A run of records
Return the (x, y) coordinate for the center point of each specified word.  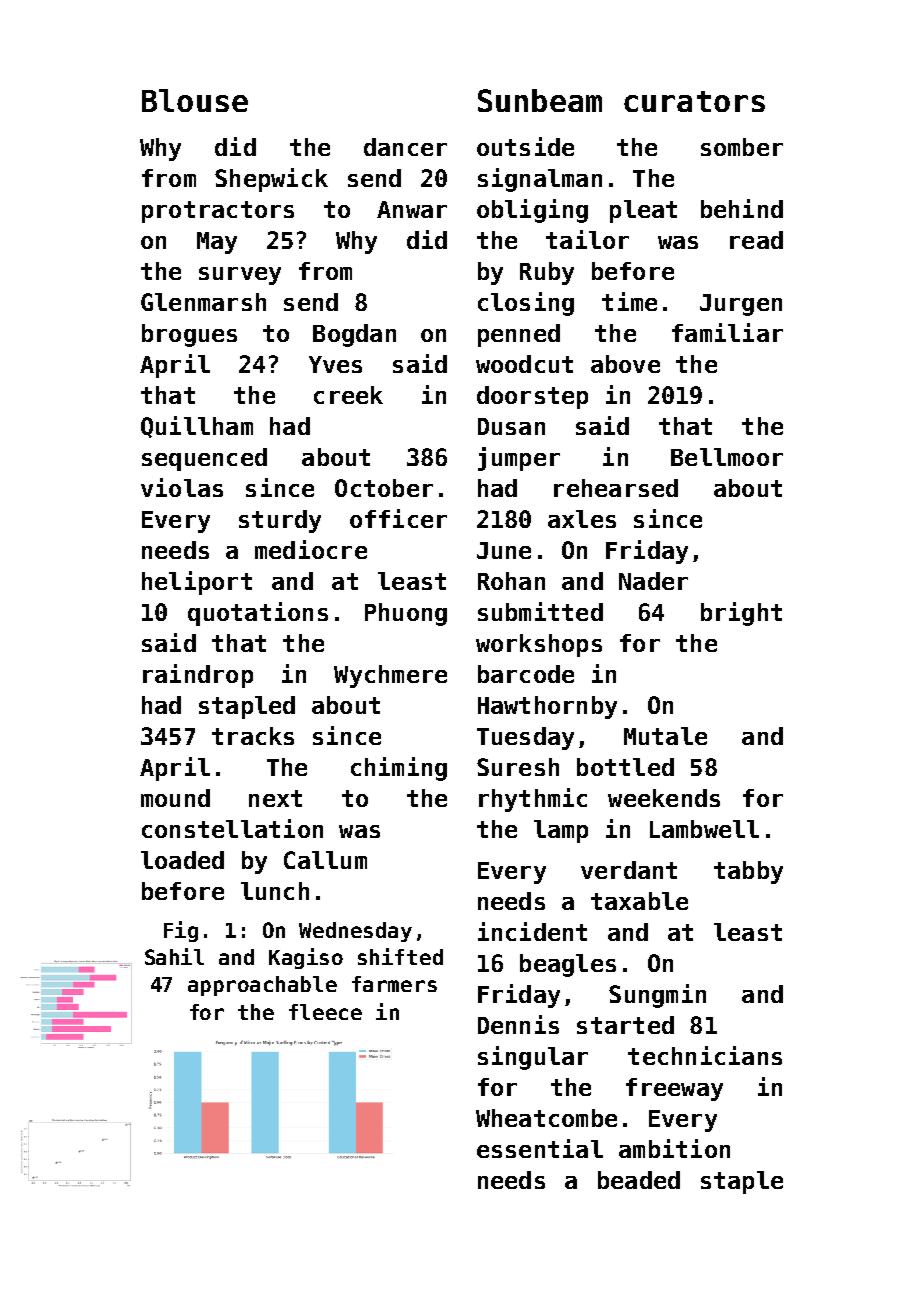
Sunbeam (540, 100)
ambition (674, 1148)
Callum (325, 860)
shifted (400, 956)
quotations (258, 614)
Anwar (412, 209)
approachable (262, 986)
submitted (540, 611)
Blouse (195, 100)
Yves (335, 364)
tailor (587, 239)
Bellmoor (727, 457)
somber (742, 147)
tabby (748, 872)
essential (540, 1148)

**Goal:**
Can you rewrite everything from the line containing "shifted (400, 956)" down to the end of the data as a numbered list, leaving out any blank lines?

**Written response:**
1. shifted (400, 956)
2. quotations (258, 614)
3. Anwar (412, 209)
4. approachable (262, 986)
5. submitted (540, 611)
6. Blouse (195, 100)
7. Yves (335, 364)
8. tailor (587, 239)
9. Bellmoor (727, 457)
10. somber (742, 147)
11. tabby (748, 872)
12. essential (540, 1148)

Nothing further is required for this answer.